■ **TO DO**: Output the lines of these records verbatim, omitting the pictures.

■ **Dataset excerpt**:
┌──

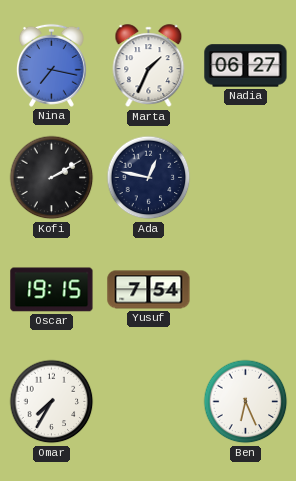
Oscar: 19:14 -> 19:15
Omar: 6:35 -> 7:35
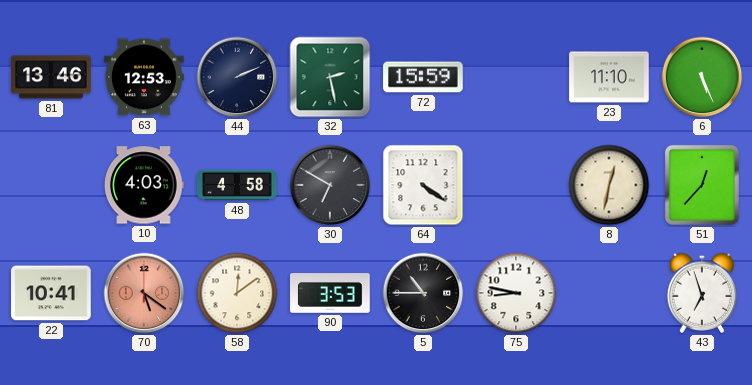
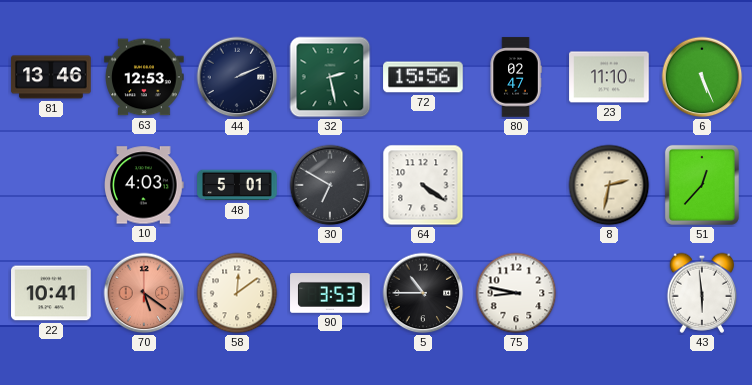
72: 15:59 -> 15:56
80: none -> 02:47
48: 4:58 -> 5:01
8: 12:32 -> 2:32
43: 6:57 -> 5:59
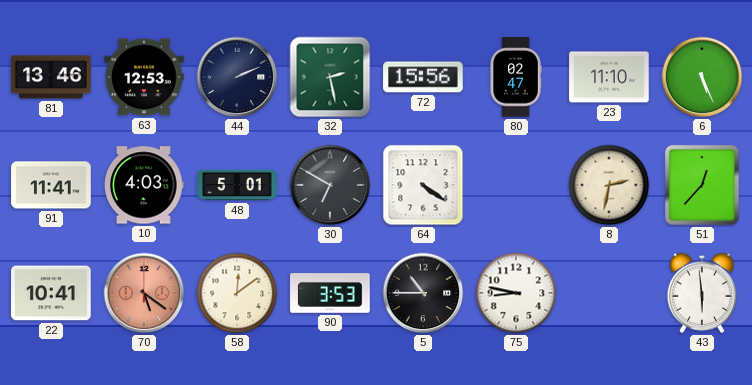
91: none -> 11:41
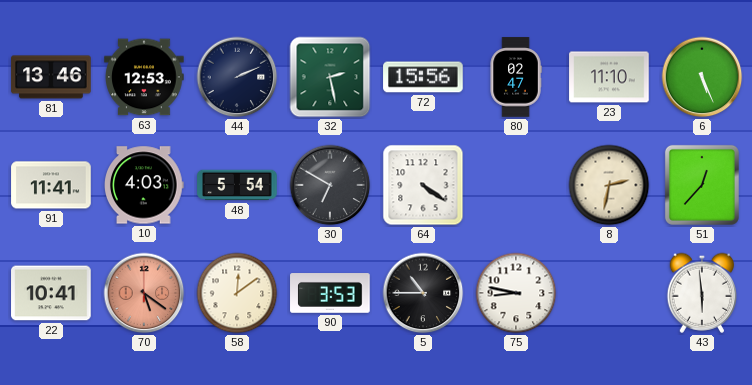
48: 5:01 -> 5:54
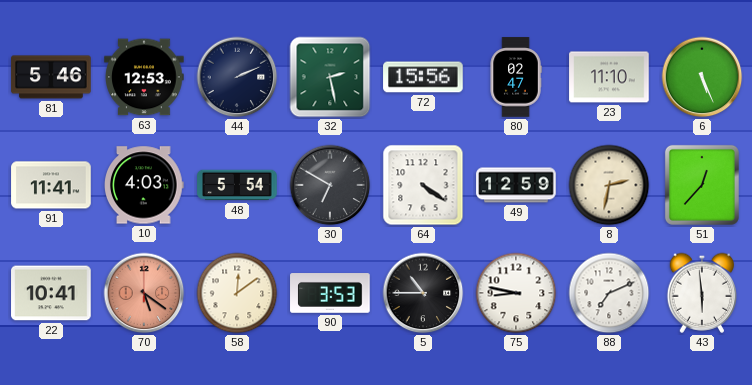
81: 13:46 -> 5:46
49: none -> 12:59
88: none -> 7:11
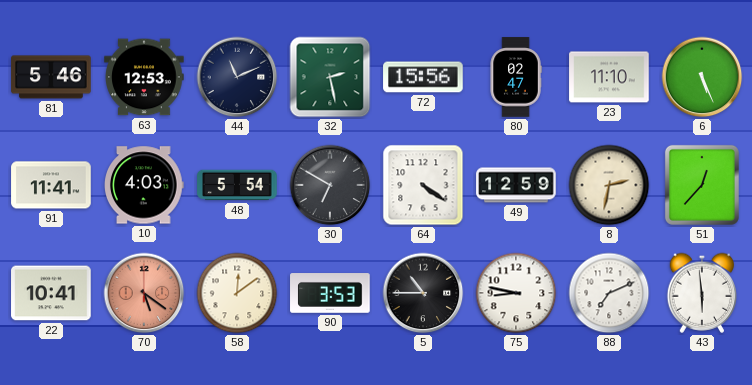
44: 2:11 -> 11:11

└──

■ **TASK OUTPUT**:
Oscar: 19:14 -> 19:15
Omar: 6:35 -> 7:35
72: 15:59 -> 15:56
80: none -> 02:47
48: 4:58 -> 5:01
8: 12:32 -> 2:32
43: 6:57 -> 5:59
91: none -> 11:41
48: 5:01 -> 5:54
81: 13:46 -> 5:46
49: none -> 12:59
88: none -> 7:11
44: 2:11 -> 11:11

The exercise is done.